> [Task details] The lines needed are those from the start of the records through the line holding "turquoise house: [63,128,173,239]", each copied exactly.

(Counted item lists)

================================

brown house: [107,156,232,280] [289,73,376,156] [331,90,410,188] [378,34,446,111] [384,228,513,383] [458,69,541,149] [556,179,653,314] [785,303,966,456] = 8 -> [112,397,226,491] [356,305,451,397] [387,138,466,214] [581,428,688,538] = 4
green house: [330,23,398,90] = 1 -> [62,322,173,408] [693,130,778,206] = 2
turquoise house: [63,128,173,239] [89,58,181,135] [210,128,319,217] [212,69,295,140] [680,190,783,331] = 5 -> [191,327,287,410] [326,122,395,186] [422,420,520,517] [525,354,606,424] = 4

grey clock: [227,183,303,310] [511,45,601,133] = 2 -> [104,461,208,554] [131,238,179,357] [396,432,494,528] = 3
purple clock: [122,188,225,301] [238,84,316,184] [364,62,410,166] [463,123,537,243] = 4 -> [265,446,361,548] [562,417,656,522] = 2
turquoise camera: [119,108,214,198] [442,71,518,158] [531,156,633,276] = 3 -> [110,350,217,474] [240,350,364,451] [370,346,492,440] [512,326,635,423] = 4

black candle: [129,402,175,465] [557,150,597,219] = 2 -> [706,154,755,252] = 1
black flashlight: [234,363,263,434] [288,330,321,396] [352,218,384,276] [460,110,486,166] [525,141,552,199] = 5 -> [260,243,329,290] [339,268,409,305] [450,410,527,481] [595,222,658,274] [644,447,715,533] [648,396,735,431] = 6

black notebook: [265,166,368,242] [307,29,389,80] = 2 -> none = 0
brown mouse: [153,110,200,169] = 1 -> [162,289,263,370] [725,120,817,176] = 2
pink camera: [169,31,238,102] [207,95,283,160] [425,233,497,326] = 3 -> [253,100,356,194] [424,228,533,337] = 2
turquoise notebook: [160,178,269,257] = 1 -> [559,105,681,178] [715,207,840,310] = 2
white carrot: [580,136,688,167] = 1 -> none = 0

================================

> [Result below]
brown house: [107,156,232,280] [289,73,376,156] [331,90,410,188] [378,34,446,111] [384,228,513,383] [458,69,541,149] [556,179,653,314] [785,303,966,456] = 8 -> [112,397,226,491] [356,305,451,397] [387,138,466,214] [581,428,688,538] = 4
green house: [330,23,398,90] = 1 -> [62,322,173,408] [693,130,778,206] = 2
turquoise house: [63,128,173,239] [89,58,181,135] [210,128,319,217] [212,69,295,140] [680,190,783,331] = 5 -> [191,327,287,410] [326,122,395,186] [422,420,520,517] [525,354,606,424] = 4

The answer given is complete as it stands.